_Directions:_ Transcribe exactly the line containing "LINE2: KY-033 -> QRE1113" and every line after it, through the end of the records below.

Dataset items
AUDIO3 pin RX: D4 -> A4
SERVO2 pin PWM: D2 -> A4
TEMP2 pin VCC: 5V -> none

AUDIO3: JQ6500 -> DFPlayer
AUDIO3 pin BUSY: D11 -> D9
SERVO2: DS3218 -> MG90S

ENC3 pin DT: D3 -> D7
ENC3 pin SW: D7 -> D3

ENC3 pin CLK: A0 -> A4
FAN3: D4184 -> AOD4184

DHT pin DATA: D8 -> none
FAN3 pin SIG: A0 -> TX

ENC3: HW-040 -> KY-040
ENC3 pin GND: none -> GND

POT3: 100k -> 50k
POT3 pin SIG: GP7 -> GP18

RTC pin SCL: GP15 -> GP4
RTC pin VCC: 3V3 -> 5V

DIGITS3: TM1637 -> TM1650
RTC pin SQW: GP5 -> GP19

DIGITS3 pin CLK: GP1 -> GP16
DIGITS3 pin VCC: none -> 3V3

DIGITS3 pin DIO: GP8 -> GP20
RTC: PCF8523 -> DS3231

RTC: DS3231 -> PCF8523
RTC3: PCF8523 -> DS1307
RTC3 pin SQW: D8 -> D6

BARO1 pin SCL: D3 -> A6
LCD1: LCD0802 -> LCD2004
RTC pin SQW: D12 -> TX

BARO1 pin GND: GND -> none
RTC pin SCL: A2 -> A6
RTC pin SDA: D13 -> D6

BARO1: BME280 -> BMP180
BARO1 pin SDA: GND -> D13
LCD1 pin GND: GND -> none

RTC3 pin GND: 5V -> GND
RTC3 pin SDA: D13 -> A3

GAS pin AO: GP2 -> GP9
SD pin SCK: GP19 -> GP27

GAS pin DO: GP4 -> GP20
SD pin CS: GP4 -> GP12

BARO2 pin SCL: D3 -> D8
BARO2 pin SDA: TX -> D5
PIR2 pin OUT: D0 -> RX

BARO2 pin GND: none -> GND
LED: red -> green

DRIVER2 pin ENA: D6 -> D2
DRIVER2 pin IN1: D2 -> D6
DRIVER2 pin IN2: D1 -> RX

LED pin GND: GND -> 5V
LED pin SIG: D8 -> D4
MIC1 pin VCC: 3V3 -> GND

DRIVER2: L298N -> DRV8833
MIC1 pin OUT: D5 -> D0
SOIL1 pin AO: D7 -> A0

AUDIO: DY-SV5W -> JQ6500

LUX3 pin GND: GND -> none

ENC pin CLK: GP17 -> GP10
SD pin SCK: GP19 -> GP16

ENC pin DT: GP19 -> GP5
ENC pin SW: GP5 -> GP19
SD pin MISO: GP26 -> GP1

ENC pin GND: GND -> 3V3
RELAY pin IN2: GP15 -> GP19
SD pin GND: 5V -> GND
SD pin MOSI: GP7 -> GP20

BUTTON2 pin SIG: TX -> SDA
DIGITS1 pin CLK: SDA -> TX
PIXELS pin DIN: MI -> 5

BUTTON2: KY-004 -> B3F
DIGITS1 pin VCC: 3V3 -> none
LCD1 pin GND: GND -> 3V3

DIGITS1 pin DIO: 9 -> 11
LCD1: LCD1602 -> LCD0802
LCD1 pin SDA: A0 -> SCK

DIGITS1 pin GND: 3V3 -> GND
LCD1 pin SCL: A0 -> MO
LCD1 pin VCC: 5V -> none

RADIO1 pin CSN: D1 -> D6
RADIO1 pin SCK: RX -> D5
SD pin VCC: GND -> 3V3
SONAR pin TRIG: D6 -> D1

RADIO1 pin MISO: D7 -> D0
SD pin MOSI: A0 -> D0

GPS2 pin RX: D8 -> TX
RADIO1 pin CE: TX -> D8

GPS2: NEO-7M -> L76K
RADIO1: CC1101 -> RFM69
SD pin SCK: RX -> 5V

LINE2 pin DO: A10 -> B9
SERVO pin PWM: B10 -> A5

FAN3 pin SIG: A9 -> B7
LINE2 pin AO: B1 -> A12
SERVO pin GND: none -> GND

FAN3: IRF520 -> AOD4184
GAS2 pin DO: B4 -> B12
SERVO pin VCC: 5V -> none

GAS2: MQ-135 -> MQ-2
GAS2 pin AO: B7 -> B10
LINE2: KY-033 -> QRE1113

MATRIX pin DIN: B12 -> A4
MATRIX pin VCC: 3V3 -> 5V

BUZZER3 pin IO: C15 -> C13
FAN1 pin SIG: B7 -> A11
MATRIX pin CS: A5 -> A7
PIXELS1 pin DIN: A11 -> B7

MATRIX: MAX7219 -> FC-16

_Your solution:_
LINE2: KY-033 -> QRE1113

MATRIX pin DIN: B12 -> A4
MATRIX pin VCC: 3V3 -> 5V

BUZZER3 pin IO: C15 -> C13
FAN1 pin SIG: B7 -> A11
MATRIX pin CS: A5 -> A7
PIXELS1 pin DIN: A11 -> B7

MATRIX: MAX7219 -> FC-16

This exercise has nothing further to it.